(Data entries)
____

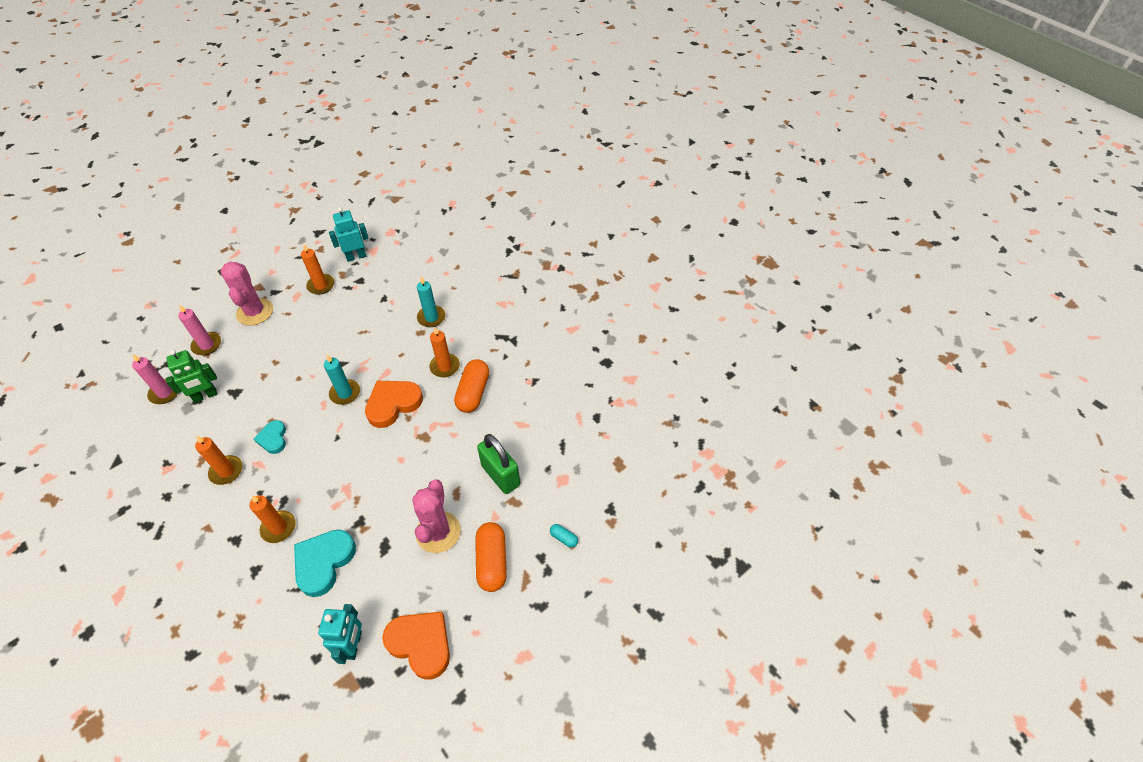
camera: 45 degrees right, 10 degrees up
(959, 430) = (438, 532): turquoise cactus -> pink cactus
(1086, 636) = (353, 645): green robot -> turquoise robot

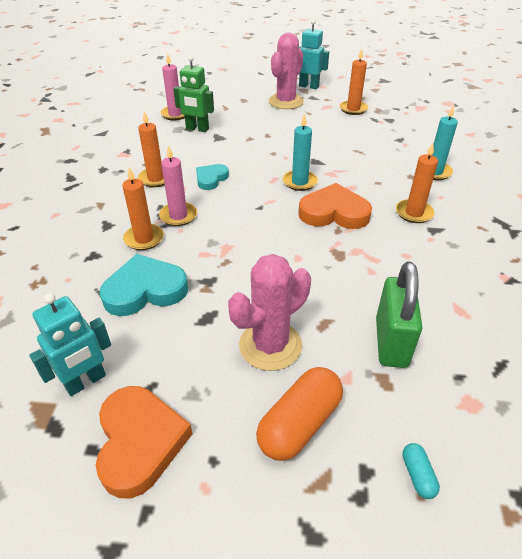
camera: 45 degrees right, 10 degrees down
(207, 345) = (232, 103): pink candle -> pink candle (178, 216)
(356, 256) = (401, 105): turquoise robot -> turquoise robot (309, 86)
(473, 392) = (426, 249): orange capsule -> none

____

[Exercise prompt] For your answer, write out the data exactly and drop every picture.

[Worked solution]
camera: 45 degrees right, 10 degrees up
(959, 430) = (438, 532): turquoise cactus -> pink cactus
(1086, 636) = (353, 645): green robot -> turquoise robot

camera: 45 degrees right, 10 degrees down
(207, 345) = (232, 103): pink candle -> pink candle (178, 216)
(356, 256) = (401, 105): turquoise robot -> turquoise robot (309, 86)
(473, 392) = (426, 249): orange capsule -> none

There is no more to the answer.